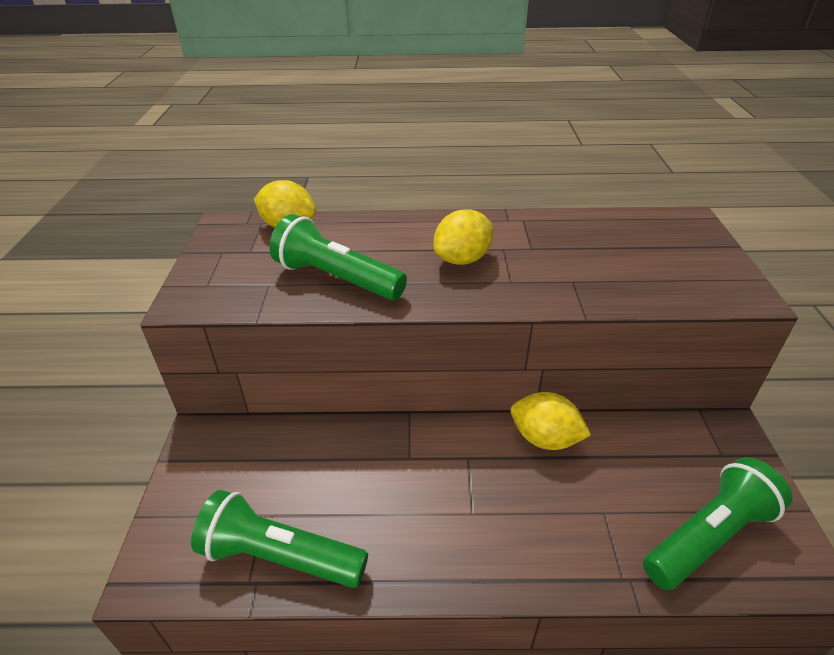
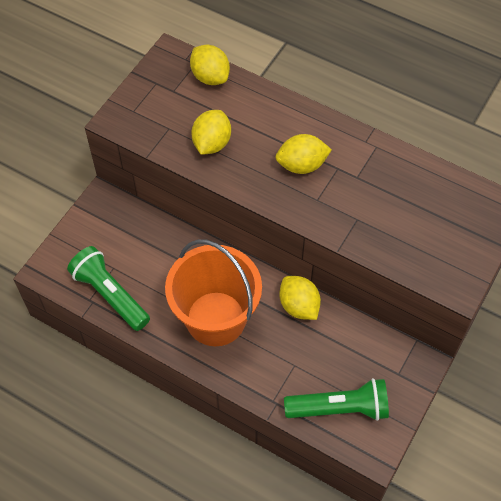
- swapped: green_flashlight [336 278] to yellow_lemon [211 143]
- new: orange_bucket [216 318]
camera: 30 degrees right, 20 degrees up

──────────────────────────────

» Assigned task: Return every line above verbatim, pictures excluded.

» Problem solution:
- swapped: green_flashlight [336 278] to yellow_lemon [211 143]
- new: orange_bucket [216 318]
camera: 30 degrees right, 20 degrees up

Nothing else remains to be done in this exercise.